■ Prompt
Collect every line below that contains the string "with", and treat uppercase and lowercase letters as different.

■ Given information
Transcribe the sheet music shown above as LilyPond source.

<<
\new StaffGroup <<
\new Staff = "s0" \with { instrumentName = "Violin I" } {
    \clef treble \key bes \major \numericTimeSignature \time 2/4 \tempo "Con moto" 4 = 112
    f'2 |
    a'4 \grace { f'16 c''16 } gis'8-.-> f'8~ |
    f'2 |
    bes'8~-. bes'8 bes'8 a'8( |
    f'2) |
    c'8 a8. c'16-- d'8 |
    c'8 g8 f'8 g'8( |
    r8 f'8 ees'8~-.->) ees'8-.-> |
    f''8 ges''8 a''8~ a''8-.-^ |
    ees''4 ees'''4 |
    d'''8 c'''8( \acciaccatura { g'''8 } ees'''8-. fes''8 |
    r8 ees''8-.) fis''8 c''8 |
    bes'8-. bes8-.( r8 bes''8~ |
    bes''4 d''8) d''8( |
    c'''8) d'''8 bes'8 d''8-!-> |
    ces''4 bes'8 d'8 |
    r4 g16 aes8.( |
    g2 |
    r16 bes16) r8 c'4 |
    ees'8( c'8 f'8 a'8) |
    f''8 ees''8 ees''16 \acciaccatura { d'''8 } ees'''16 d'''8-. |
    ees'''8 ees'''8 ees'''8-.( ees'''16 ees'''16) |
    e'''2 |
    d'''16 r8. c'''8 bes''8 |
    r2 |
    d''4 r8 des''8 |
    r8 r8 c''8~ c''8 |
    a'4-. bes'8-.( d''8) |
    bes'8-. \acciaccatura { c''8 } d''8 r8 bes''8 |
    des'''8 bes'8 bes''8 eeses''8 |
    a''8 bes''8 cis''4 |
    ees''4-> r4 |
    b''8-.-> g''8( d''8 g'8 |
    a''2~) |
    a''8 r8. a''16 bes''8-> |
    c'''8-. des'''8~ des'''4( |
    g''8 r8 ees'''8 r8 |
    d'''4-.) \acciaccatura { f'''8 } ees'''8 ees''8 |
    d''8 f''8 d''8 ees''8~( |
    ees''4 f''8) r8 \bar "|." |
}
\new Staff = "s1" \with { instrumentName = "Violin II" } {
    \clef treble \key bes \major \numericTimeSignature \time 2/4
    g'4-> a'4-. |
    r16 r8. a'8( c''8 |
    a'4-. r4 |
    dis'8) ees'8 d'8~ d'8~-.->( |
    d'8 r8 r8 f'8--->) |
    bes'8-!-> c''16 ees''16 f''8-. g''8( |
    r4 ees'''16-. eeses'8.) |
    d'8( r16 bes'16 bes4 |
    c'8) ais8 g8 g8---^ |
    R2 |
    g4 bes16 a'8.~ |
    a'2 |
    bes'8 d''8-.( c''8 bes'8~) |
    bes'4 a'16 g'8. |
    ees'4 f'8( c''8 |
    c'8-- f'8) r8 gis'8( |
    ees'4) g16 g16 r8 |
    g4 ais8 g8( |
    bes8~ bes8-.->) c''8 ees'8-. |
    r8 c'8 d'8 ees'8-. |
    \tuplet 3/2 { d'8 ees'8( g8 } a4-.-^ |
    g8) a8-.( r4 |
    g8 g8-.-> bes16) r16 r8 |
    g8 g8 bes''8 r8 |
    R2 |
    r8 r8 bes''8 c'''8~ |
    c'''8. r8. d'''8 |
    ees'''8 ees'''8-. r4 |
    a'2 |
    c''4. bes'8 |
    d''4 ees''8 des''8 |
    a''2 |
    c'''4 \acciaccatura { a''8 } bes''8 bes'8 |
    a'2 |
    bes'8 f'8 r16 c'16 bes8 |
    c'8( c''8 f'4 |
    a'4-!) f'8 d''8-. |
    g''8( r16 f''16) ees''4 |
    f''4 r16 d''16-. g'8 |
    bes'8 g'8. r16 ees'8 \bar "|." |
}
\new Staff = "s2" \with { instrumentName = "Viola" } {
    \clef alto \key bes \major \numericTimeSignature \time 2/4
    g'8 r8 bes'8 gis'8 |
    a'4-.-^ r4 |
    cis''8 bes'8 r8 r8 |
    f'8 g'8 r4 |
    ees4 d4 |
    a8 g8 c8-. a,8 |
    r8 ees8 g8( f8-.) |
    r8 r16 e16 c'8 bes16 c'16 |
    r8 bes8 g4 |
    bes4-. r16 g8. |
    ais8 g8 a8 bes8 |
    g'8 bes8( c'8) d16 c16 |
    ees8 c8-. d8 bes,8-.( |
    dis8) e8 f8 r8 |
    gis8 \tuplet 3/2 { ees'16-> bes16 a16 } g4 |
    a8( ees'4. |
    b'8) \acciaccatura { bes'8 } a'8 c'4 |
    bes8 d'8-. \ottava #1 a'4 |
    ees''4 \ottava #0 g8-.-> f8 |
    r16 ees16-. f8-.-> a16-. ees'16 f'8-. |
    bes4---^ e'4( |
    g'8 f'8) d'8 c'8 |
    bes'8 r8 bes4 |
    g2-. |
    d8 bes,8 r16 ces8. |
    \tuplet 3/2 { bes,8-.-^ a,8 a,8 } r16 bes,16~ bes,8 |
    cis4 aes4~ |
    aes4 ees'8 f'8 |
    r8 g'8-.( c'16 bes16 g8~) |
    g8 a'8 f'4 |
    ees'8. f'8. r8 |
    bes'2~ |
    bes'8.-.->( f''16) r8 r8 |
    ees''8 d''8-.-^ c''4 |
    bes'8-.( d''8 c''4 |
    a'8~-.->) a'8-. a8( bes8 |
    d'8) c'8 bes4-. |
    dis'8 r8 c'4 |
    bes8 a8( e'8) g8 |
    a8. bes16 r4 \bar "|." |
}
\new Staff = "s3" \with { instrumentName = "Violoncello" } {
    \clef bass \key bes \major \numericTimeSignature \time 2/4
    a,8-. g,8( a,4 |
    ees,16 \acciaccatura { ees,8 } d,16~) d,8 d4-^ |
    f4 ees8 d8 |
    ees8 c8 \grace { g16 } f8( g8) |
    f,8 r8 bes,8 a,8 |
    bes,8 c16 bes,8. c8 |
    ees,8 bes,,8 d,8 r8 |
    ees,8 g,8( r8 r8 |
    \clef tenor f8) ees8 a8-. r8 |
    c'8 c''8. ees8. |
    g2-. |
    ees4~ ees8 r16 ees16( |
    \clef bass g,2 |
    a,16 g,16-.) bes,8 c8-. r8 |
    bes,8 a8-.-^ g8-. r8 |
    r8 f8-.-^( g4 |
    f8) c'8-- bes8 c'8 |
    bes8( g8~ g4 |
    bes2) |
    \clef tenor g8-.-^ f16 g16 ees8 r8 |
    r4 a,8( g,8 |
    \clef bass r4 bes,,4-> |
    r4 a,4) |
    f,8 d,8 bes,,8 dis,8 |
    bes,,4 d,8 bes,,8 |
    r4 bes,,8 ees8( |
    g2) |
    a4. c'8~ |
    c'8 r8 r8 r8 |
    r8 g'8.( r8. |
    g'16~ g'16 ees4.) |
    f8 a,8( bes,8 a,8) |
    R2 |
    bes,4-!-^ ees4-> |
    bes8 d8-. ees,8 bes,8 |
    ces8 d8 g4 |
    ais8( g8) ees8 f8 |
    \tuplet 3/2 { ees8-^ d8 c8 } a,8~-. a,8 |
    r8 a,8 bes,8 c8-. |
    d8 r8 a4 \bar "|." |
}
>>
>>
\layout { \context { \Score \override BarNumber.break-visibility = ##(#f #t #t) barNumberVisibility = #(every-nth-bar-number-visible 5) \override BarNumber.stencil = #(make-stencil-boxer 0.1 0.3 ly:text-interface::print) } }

■ Solution below
\new Staff = "s0" \with { instrumentName = "Violin I" } {
\new Staff = "s1" \with { instrumentName = "Violin II" } {
\new Staff = "s2" \with { instrumentName = "Viola" } {
\new Staff = "s3" \with { instrumentName = "Violoncello" } {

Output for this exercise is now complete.